WORK TO COMPLETE
Somewhere below, one line contains "[468, 29, 539, 49]" and a later line contains "[727, 150, 816, 204]". Output those two lines and everything between them exactly, and nothing else.

INFORMATION

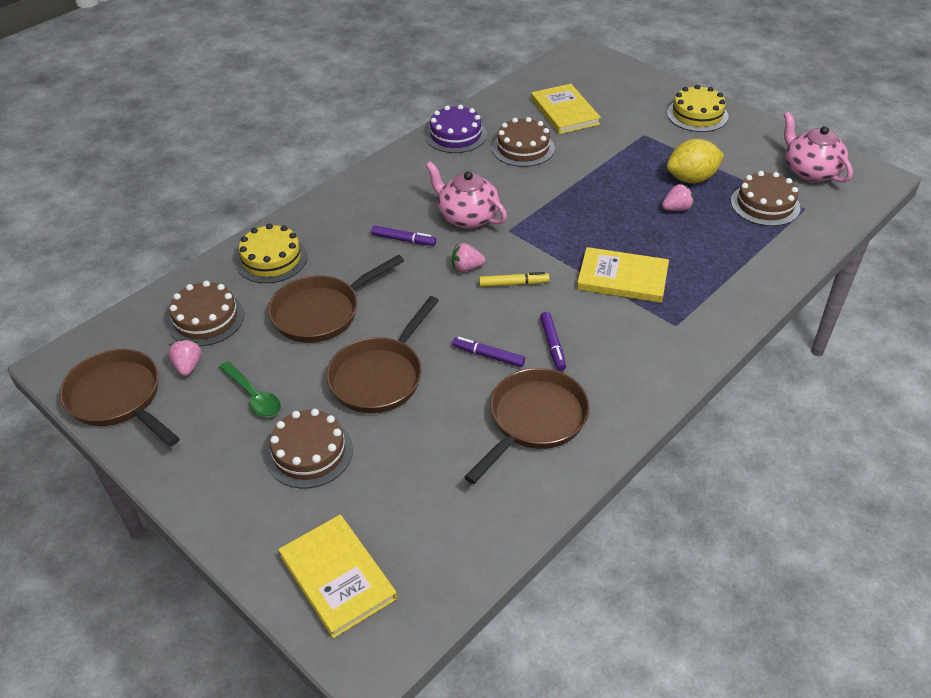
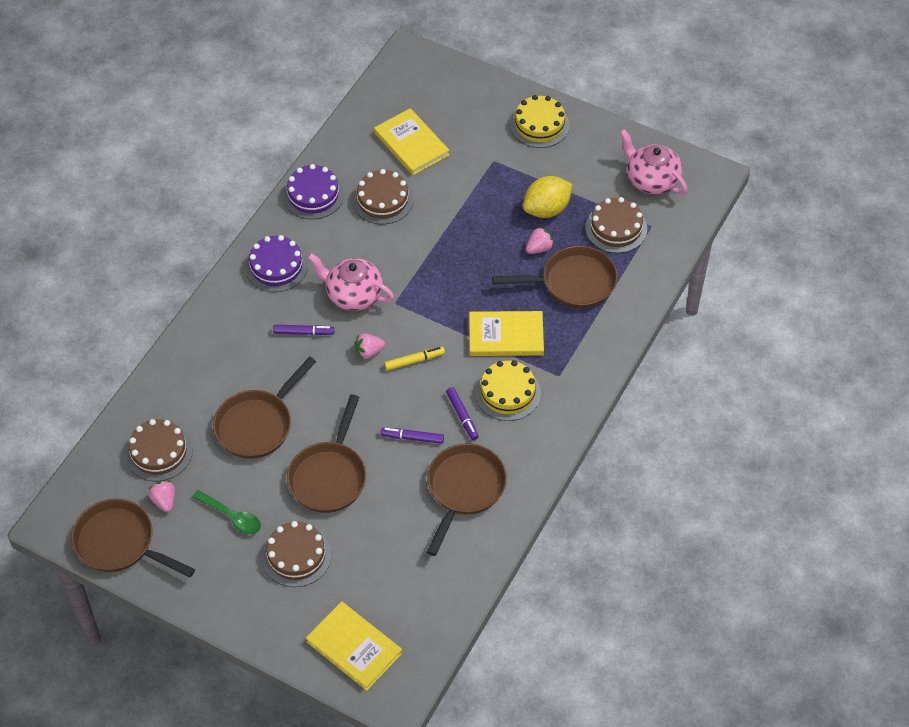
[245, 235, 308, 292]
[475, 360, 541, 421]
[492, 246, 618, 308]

* * *

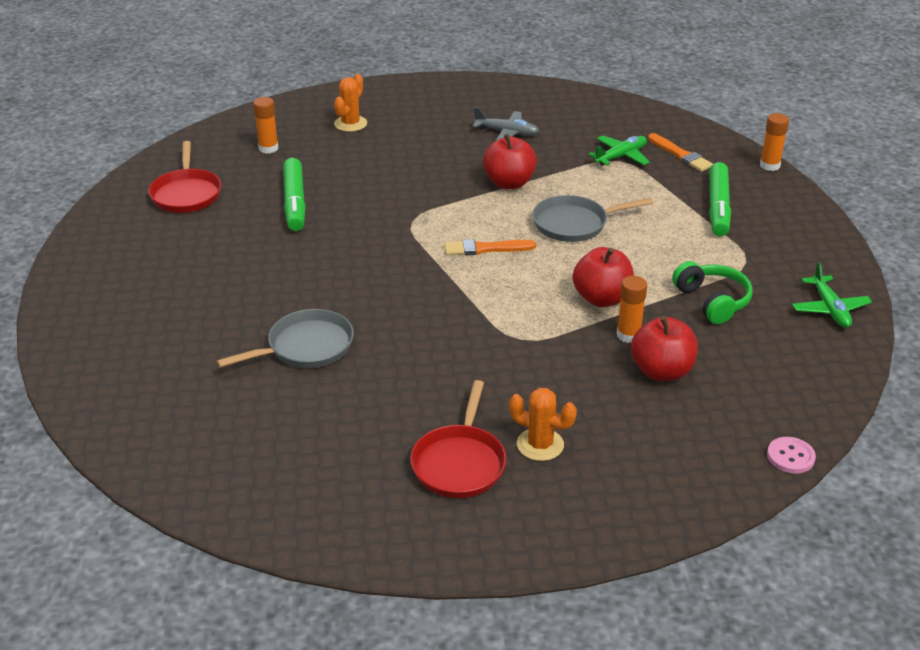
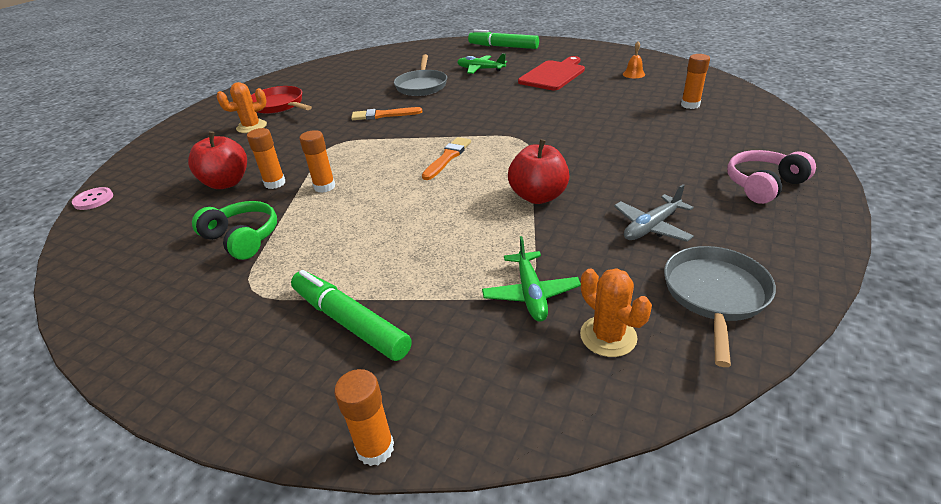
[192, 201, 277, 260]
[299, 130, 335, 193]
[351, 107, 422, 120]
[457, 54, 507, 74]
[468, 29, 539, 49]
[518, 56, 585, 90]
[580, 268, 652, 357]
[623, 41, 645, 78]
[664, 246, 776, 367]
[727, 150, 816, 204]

ANSWER TO THIS PROBLEM
[468, 29, 539, 49]
[518, 56, 585, 90]
[580, 268, 652, 357]
[623, 41, 645, 78]
[664, 246, 776, 367]
[727, 150, 816, 204]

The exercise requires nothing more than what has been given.